• _Your assignment_: Where does the word "none" show up in the records? Copy every line that holds it.
┌──
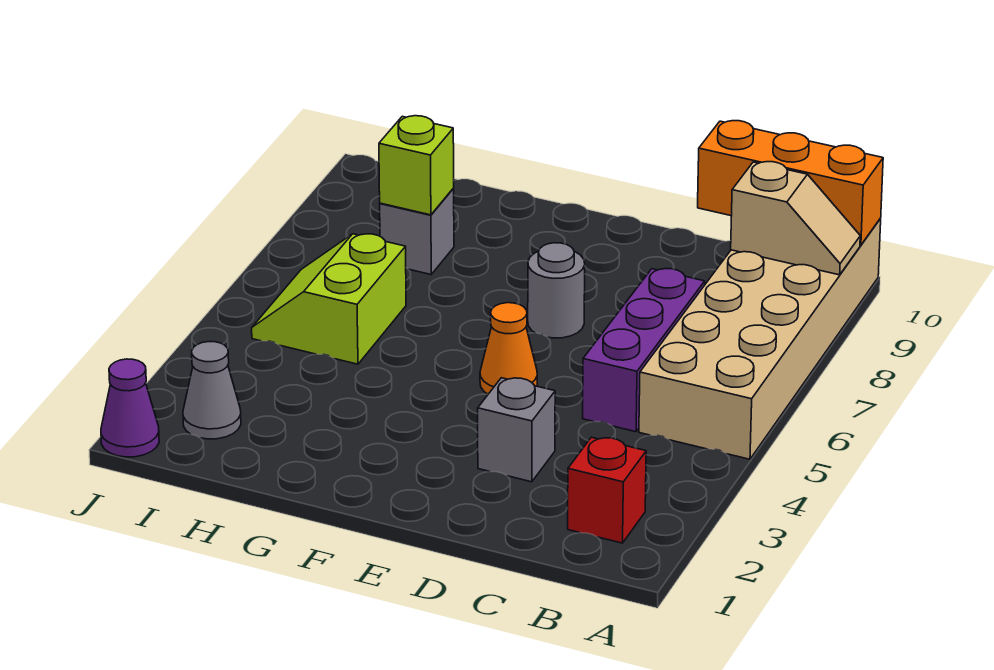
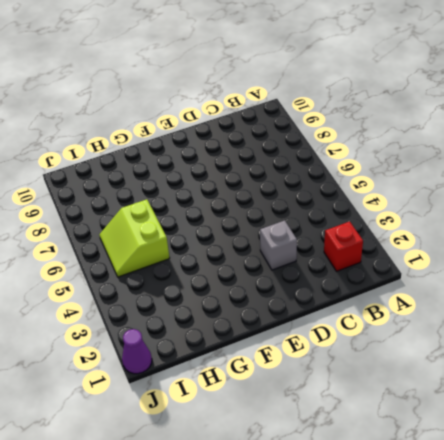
none -> tan brick A5:B10 level 1
none -> purple brick C5:C7 level 1
none -> orange cone E5 level 1

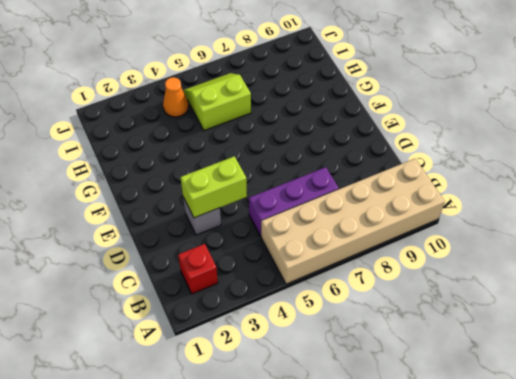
lime brick D3:D4 level 2 -> none
orange cone I4 level 1 -> orange cone E5 level 1
none -> grey round brick E7 level 1
none -> grey brick H8 level 1
none -> grey cone I2 level 1

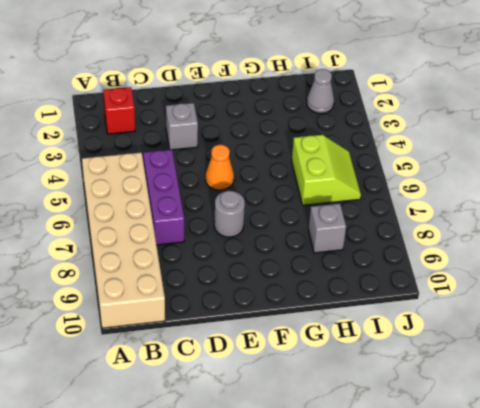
none -> purple cone J1 level 1
none -> tan slope A9:B9 level 2 top B
none -> orange brick A10:C10 level 2

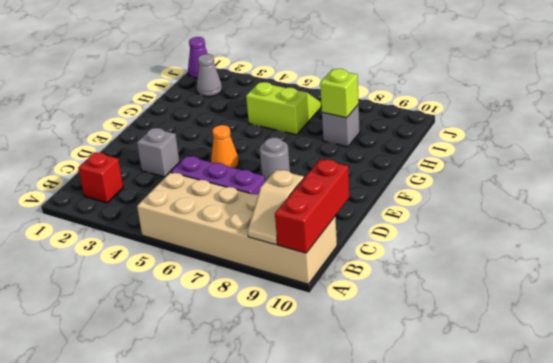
red brick A10:C10 level 2 -> orange brick A10:C10 level 2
└──
• _Exercise result_:
none -> tan brick A5:B10 level 1
none -> purple brick C5:C7 level 1
none -> orange cone E5 level 1
lime brick D3:D4 level 2 -> none
none -> grey round brick E7 level 1
none -> grey brick H8 level 1
none -> grey cone I2 level 1
none -> purple cone J1 level 1
none -> tan slope A9:B9 level 2 top B
none -> orange brick A10:C10 level 2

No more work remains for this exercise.